[Before-and-after scene images]

--- START ---

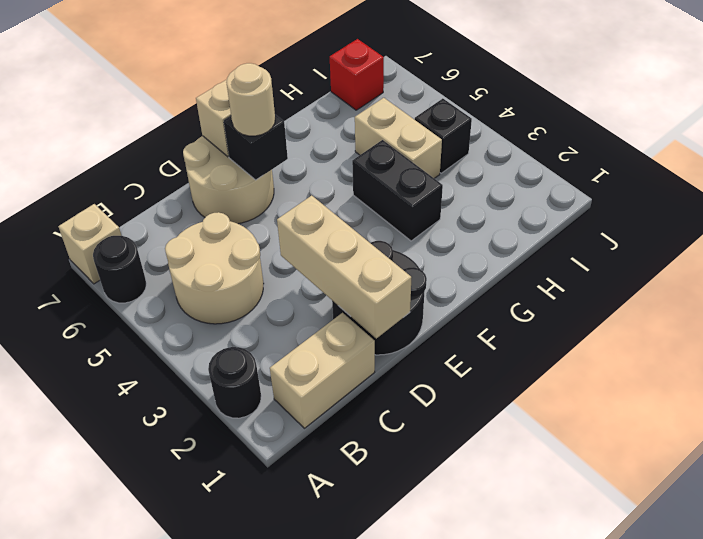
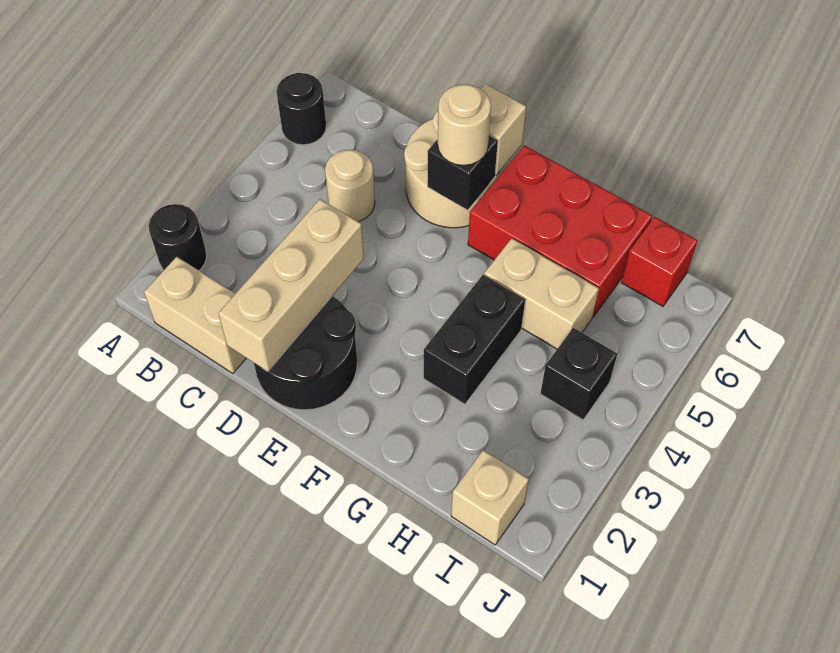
tan brick A7 level 1 -> tan brick I1 level 1
tan round brick B4:C5 level 1 -> tan round brick C5 level 1
none -> red brick F6:H7 level 1
tan brick H4:H5 level 1 -> tan brick G5:H5 level 1

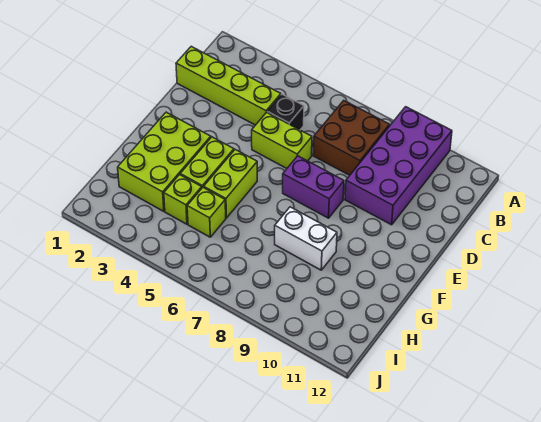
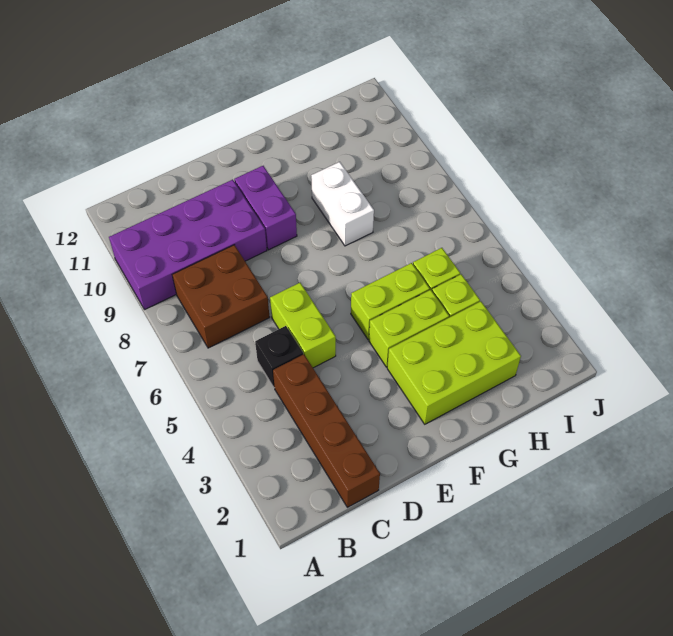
lime brick C1:C4 level 1 -> brown brick C1:C4 level 1
purple brick E7:E8 level 1 -> purple brick E9:E10 level 1

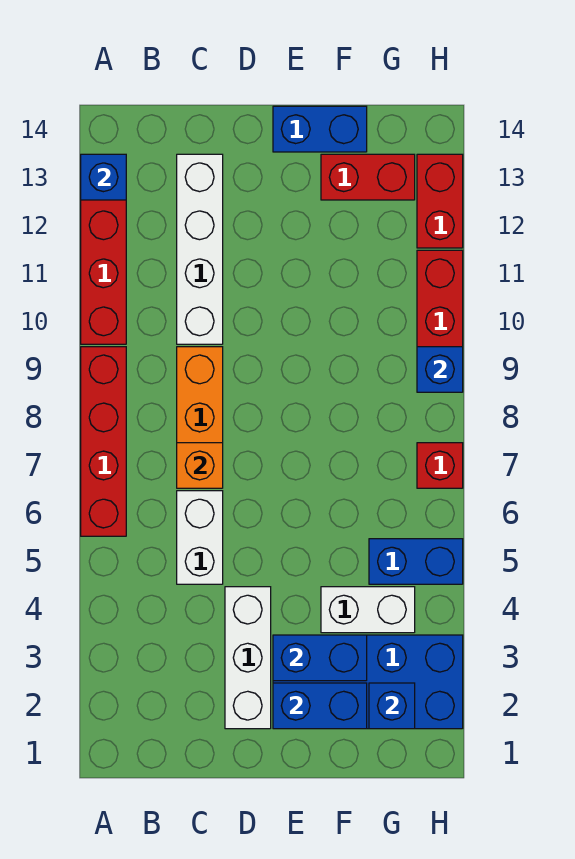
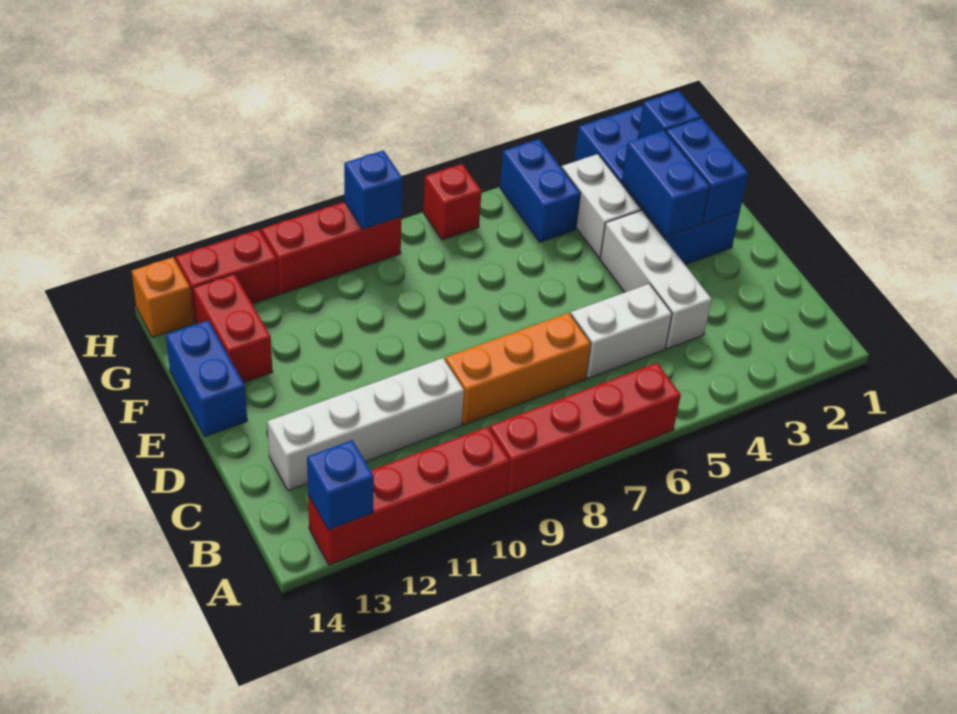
orange brick C7 level 2 -> orange brick H14 level 1
white brick D2:D4 level 1 -> white brick C4:E4 level 1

--- END ---

> WHAT IS NEEDED:
Starting at the line that contains "orange brick C7", retype every line through the end of the records exactly, and nothing else.

> RESULT FOR THIS TASK:
orange brick C7 level 2 -> orange brick H14 level 1
white brick D2:D4 level 1 -> white brick C4:E4 level 1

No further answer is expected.